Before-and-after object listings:
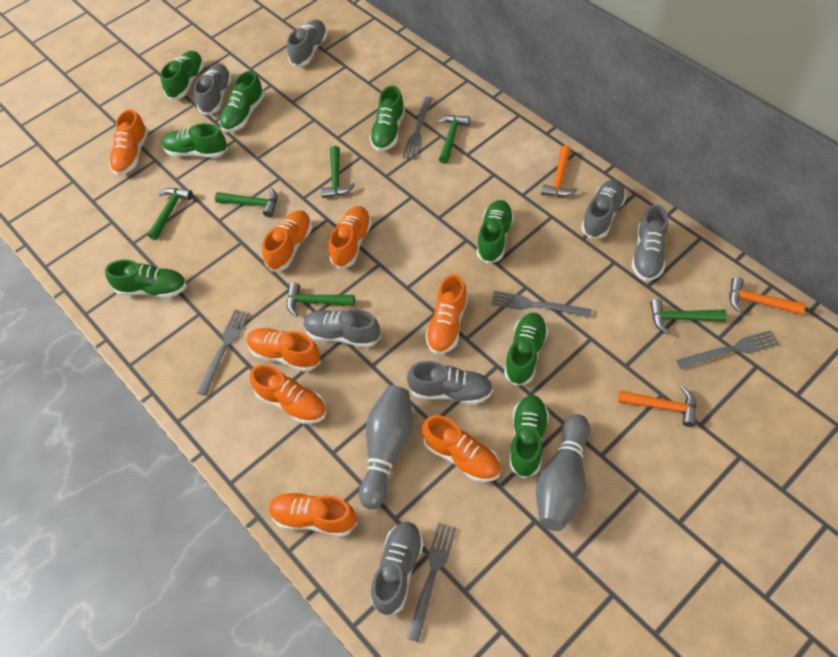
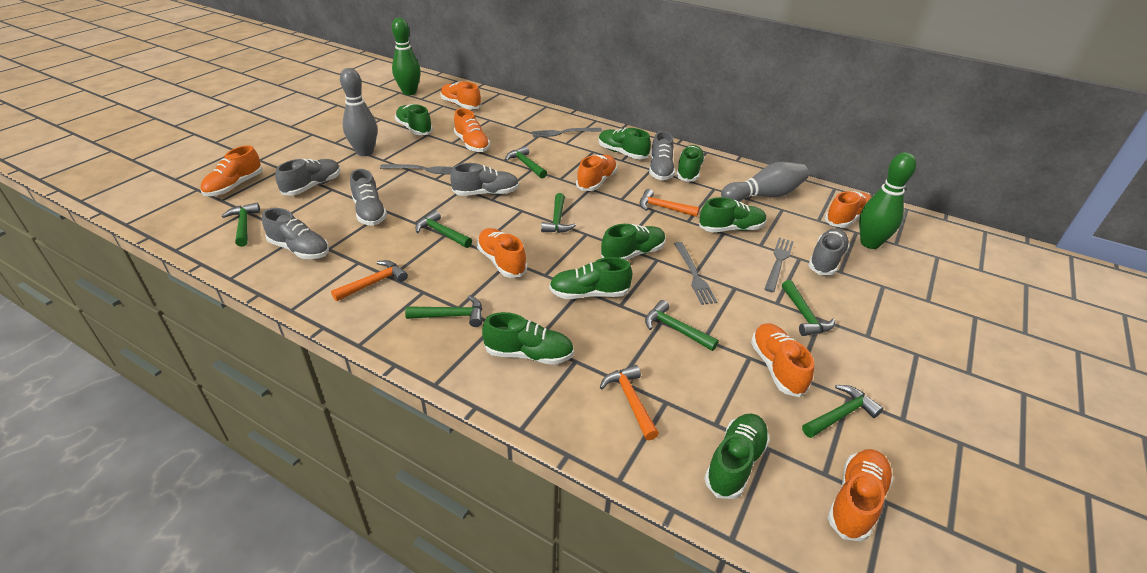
green bowling pin: 0 -> 2
green hammer: 6 -> 8
grey fork: 5 -> 4
grey shoe: 7 -> 6

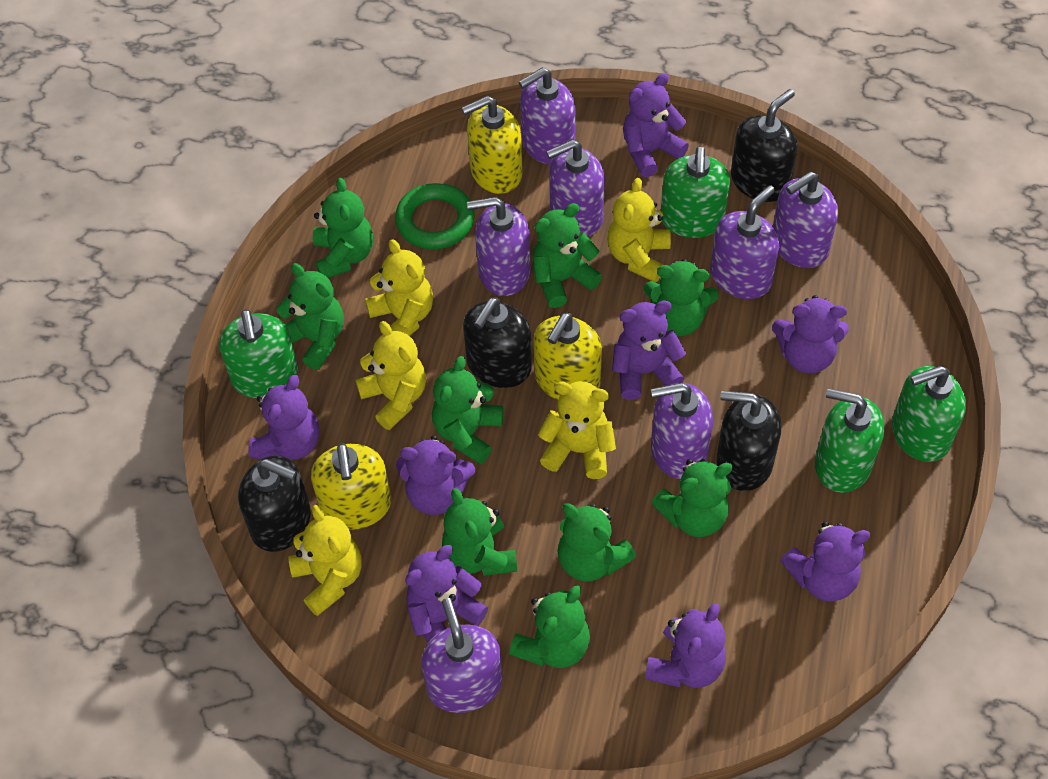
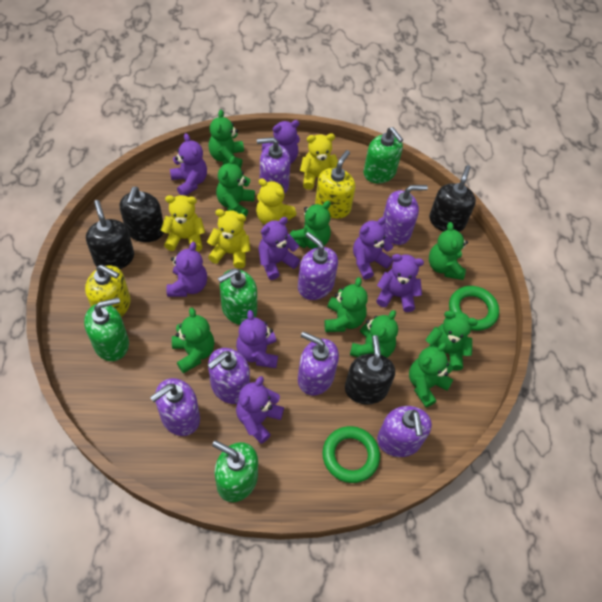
green ring: 1 -> 2
yellow soap dispenser: 3 -> 2
yellow teddy bear: 5 -> 4

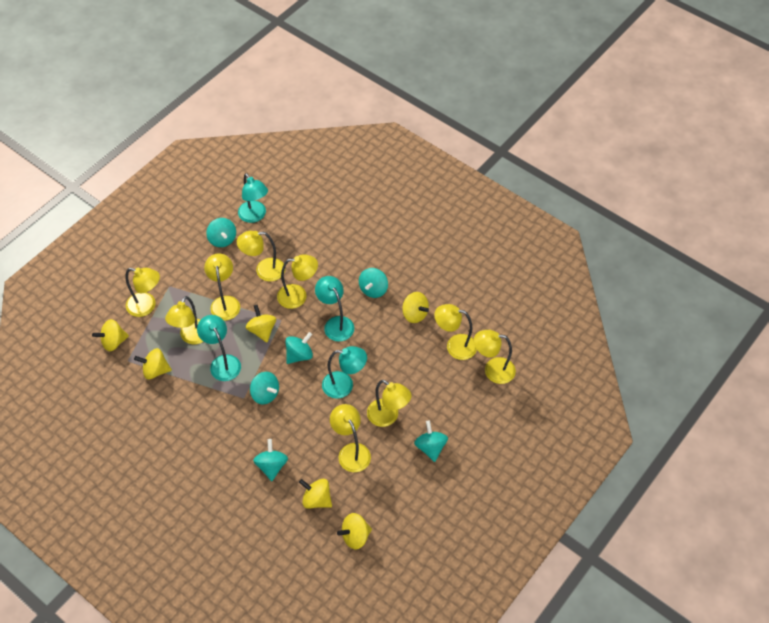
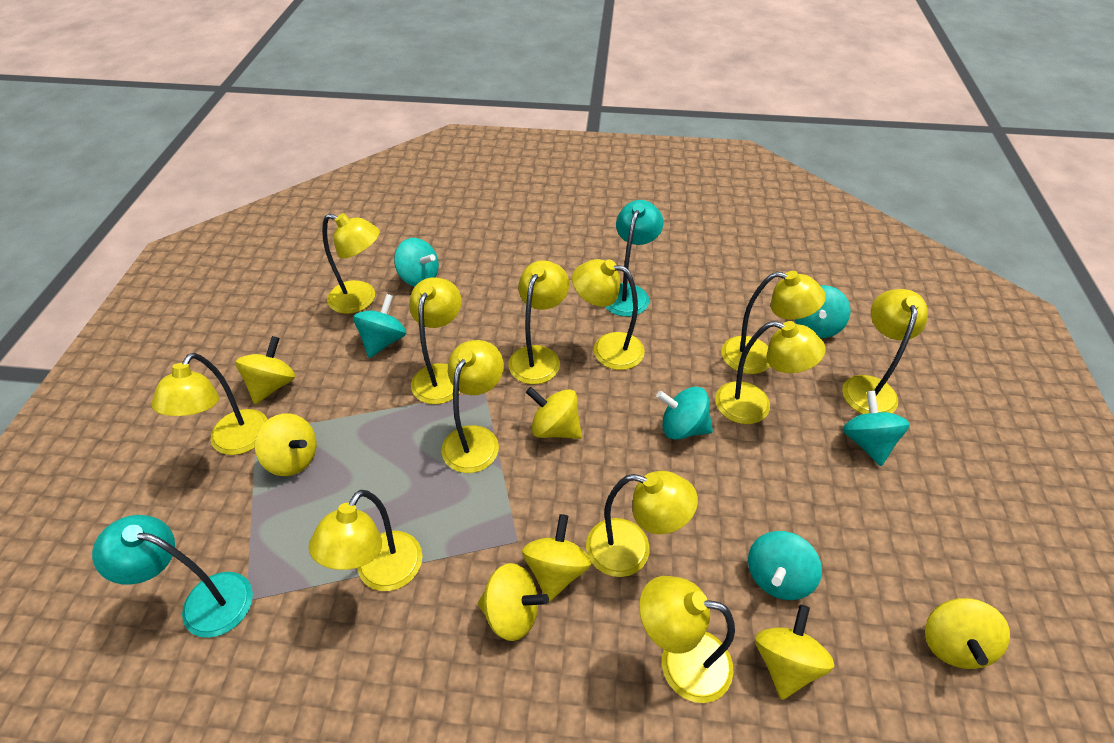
turquoise lamp: 4 -> 2
yellow lamp: 9 -> 12
yellow spinning top: 6 -> 7

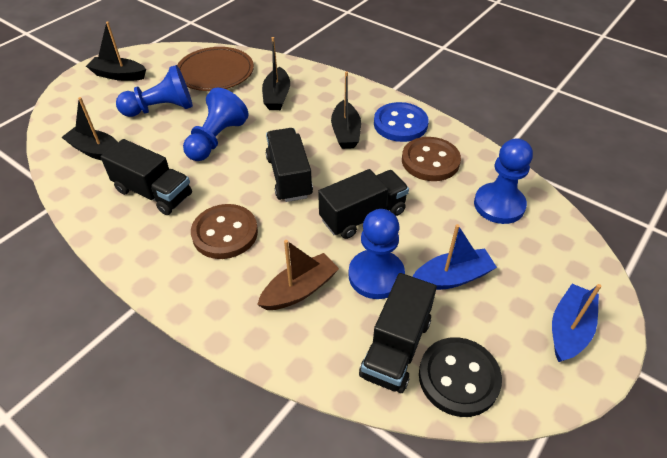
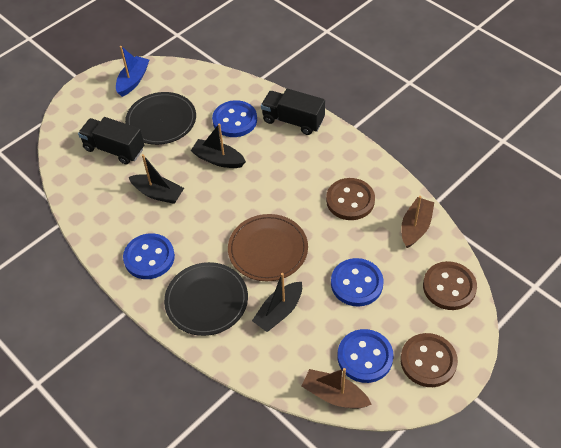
black boat: 4 -> 3
black button: 1 -> 0
black plate: 0 -> 2
black truck: 4 -> 2
blue boat: 2 -> 1
blue button: 1 -> 4
blue pawn: 4 -> 0
brown boat: 1 -> 2
brown button: 2 -> 3

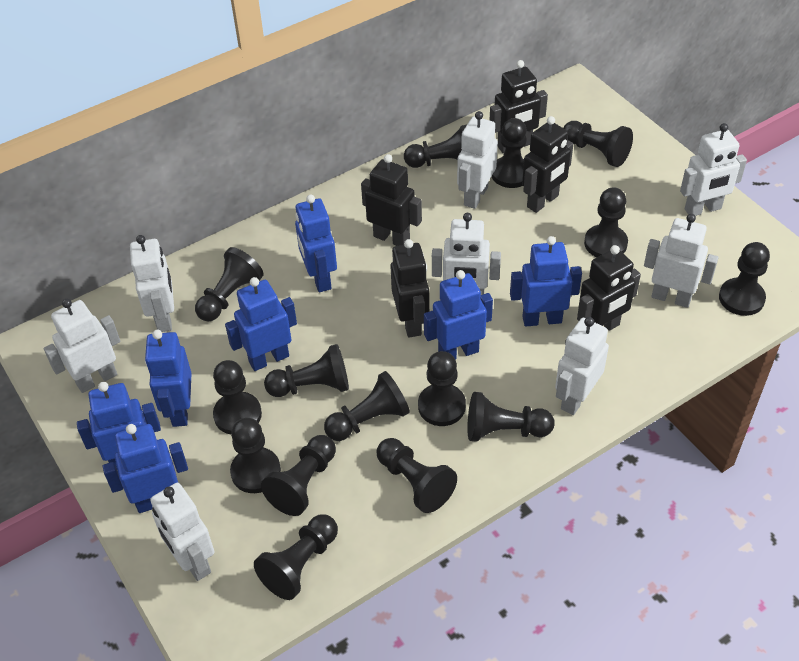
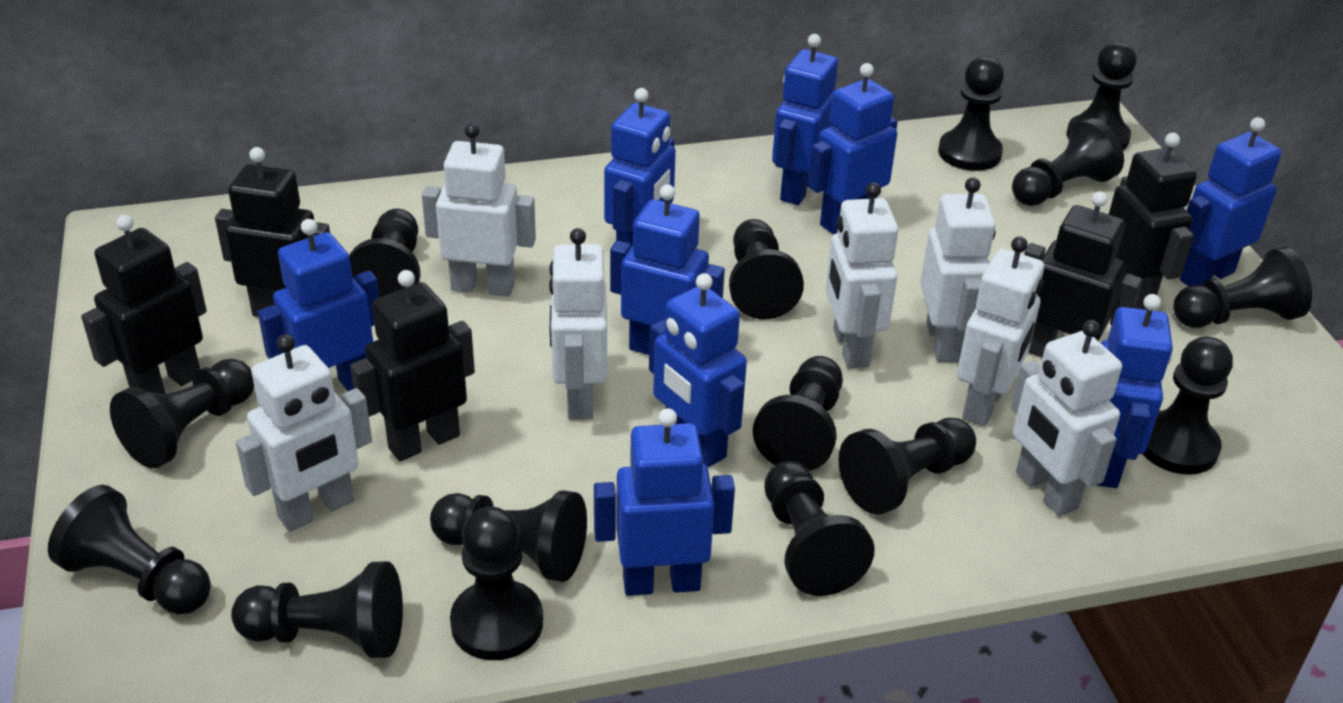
blue robot: 7 -> 9
white robot: 8 -> 7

How to complete this task: Your answer must be the records exactly as they stand, with no pictures in it.

Answer for this exercise:
green bowling pin: 0 -> 2
green hammer: 6 -> 8
grey fork: 5 -> 4
grey shoe: 7 -> 6

green ring: 1 -> 2
yellow soap dispenser: 3 -> 2
yellow teddy bear: 5 -> 4

turquoise lamp: 4 -> 2
yellow lamp: 9 -> 12
yellow spinning top: 6 -> 7

black boat: 4 -> 3
black button: 1 -> 0
black plate: 0 -> 2
black truck: 4 -> 2
blue boat: 2 -> 1
blue button: 1 -> 4
blue pawn: 4 -> 0
brown boat: 1 -> 2
brown button: 2 -> 3

blue robot: 7 -> 9
white robot: 8 -> 7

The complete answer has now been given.